Below are the records; collect from them each line containing the string "none".
* * * * * * *
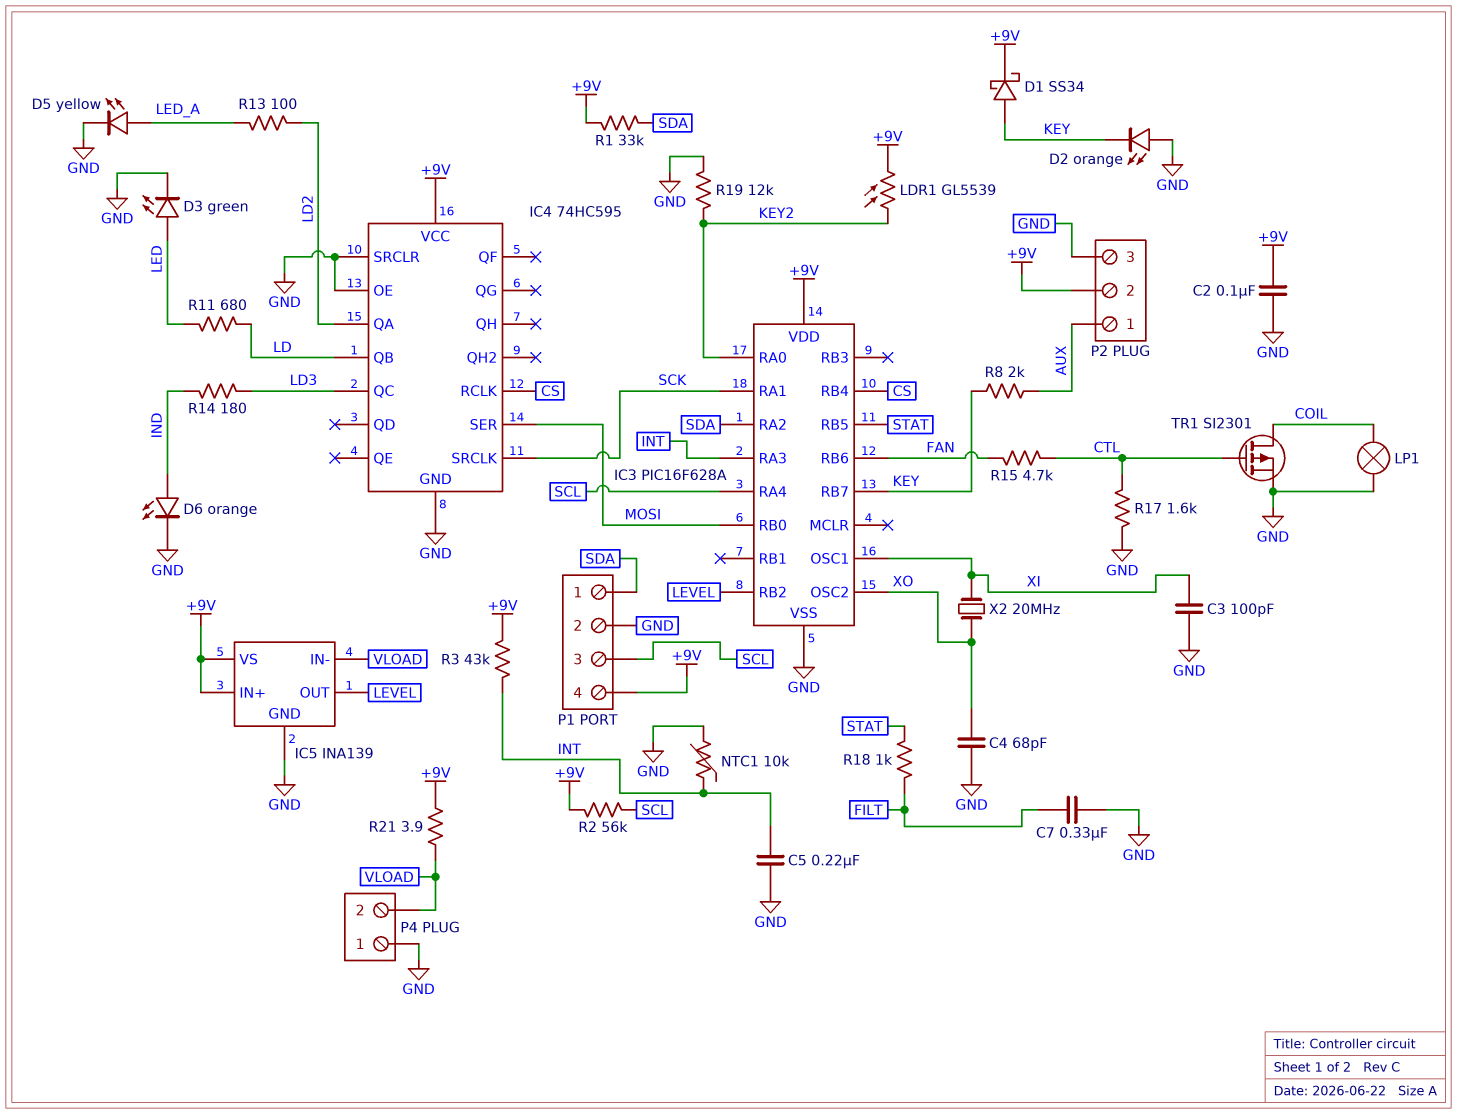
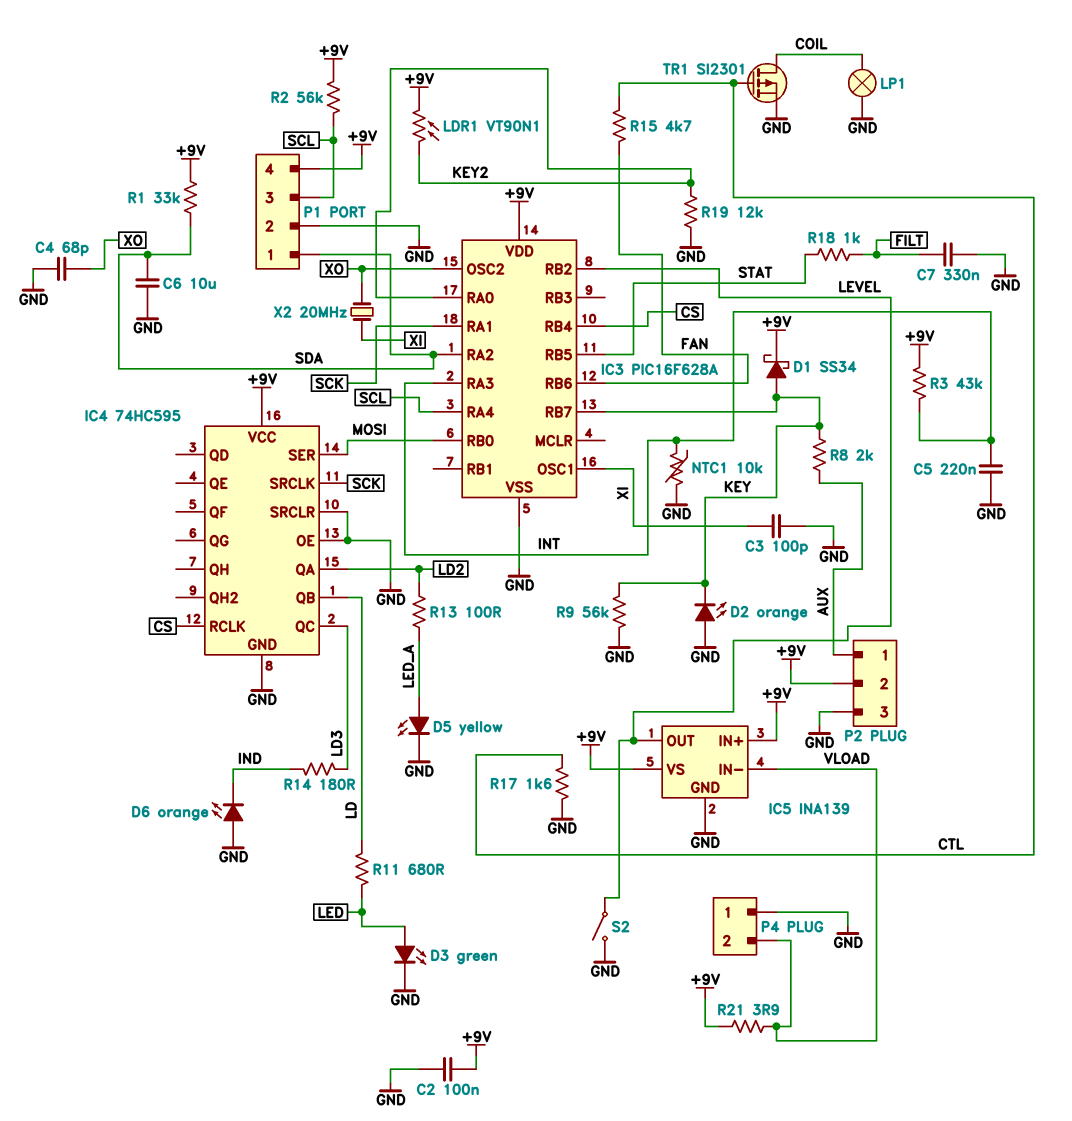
C6: none -> 10uF (GND, SDA)
D6: LED orange (A IND, K GND) -> LED orange (A GND, K IND)
LDR1: GL5539 (+9V, KEY2) -> VT90N1 (+9V, KEY2)
R9: none -> 56k (GND, KEY)
S2: none -> switch (GND, LEVEL)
* * * * * * *
- _Answer_:
C6: none -> 10uF (GND, SDA)
R9: none -> 56k (GND, KEY)
S2: none -> switch (GND, LEVEL)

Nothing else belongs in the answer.